**Records shown:**
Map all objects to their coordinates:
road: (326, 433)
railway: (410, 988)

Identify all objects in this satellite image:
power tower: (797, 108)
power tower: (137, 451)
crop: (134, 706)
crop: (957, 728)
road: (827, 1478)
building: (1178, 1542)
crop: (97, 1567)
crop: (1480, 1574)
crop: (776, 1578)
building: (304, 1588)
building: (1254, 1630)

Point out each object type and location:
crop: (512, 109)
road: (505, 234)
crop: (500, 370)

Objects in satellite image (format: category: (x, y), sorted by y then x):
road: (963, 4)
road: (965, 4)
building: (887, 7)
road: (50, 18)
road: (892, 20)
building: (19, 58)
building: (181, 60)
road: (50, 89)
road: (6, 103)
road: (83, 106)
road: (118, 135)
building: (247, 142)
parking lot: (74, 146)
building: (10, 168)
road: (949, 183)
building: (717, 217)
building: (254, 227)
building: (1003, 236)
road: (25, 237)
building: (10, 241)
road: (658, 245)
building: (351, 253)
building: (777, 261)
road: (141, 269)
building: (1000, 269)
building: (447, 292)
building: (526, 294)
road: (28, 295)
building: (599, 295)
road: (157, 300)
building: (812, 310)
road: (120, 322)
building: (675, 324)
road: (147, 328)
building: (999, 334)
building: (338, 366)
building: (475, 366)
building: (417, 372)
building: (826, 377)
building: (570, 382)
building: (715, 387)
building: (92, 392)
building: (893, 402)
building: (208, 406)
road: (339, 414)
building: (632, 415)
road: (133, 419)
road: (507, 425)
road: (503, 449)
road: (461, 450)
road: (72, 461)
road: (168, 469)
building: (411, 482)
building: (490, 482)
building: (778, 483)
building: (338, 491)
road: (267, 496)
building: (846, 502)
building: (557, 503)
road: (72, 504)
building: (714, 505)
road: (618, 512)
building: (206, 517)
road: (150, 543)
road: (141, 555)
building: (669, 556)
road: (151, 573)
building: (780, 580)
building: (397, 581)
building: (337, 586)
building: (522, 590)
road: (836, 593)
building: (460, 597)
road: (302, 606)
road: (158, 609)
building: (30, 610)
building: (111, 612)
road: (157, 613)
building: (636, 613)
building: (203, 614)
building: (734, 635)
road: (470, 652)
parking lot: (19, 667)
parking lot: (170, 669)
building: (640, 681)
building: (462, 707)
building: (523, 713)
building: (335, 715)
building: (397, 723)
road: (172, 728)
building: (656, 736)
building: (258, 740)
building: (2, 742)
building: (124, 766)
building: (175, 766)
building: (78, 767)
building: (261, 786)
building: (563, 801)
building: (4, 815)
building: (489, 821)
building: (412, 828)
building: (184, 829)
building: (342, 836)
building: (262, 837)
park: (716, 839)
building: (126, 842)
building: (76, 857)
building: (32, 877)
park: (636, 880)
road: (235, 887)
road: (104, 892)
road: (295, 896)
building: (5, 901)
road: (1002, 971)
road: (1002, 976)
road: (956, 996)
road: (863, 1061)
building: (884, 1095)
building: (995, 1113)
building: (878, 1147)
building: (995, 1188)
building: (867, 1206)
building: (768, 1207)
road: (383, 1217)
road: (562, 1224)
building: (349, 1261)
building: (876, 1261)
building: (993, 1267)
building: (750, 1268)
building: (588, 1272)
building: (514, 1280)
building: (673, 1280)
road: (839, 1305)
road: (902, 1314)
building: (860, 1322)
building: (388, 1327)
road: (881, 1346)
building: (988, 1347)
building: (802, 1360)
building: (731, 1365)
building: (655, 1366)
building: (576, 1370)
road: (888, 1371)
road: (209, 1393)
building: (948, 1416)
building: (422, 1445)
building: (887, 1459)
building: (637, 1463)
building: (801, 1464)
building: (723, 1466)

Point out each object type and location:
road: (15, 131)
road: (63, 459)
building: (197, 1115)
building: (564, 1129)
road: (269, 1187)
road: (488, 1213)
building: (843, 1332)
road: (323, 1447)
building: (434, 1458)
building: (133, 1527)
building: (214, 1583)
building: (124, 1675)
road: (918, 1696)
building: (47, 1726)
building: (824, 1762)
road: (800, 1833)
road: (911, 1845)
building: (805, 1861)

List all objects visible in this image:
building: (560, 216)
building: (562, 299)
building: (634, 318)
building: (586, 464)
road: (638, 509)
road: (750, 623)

**Exercise description:**
For this exercise, copy each line from the listing above that has the word "crop".

**Expected output:**
crop: (134, 706)
crop: (957, 728)
crop: (97, 1567)
crop: (1480, 1574)
crop: (776, 1578)
crop: (512, 109)
crop: (500, 370)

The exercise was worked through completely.